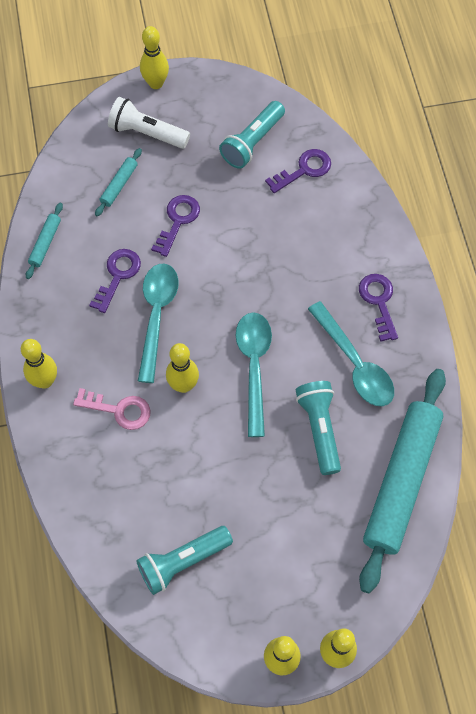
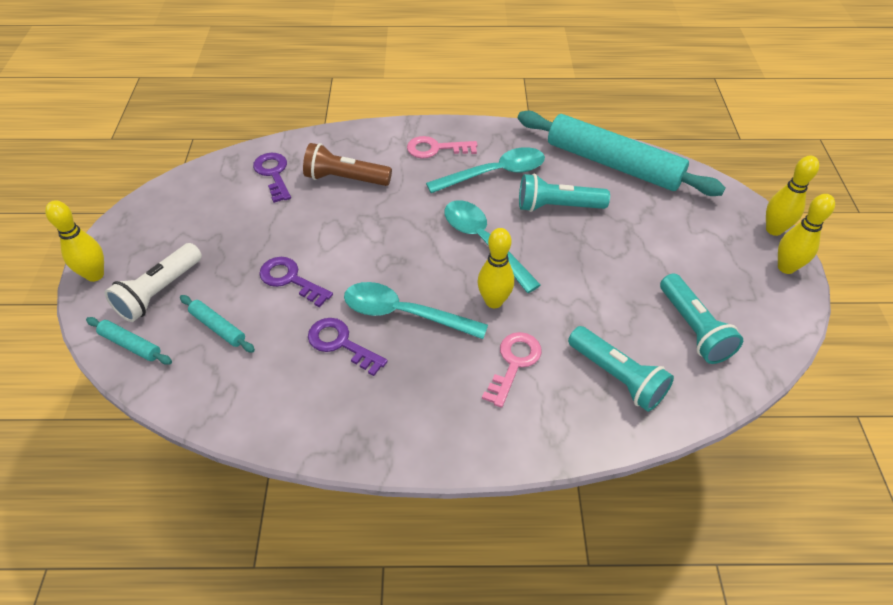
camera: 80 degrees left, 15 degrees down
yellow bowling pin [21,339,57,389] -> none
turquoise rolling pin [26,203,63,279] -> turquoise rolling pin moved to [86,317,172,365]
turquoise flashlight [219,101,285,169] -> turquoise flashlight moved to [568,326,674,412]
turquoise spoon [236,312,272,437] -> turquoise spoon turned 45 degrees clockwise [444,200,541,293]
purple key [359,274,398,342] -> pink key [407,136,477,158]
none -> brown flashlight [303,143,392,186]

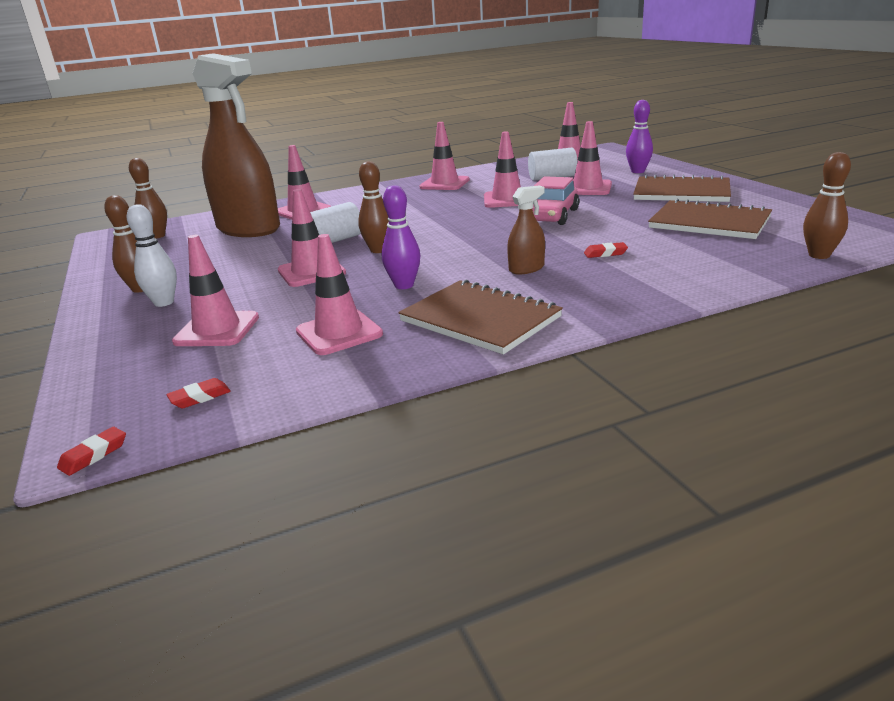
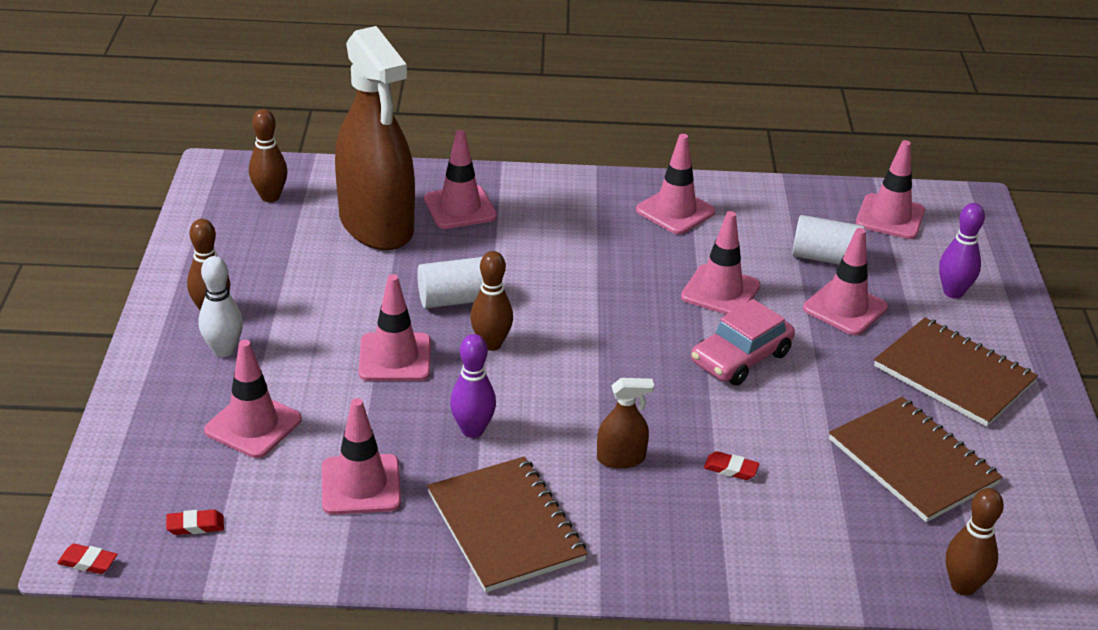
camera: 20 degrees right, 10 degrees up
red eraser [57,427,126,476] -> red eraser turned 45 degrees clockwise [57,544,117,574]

===============

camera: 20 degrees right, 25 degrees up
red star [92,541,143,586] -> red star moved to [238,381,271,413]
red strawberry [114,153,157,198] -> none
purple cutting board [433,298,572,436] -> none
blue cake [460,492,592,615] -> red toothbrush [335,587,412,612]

===============

PROBLEM DETAILS
A clean copy is needed of the lines in the listing above from the one with "none -> brown flashlight [303,143,392,186]" through the one with "red eraser [57,427,126,476]", exact in every word and free of pictures.

RESULT BELOW
none -> brown flashlight [303,143,392,186]

camera: 20 degrees right, 10 degrees up
red eraser [57,427,126,476] -> red eraser turned 45 degrees clockwise [57,544,117,574]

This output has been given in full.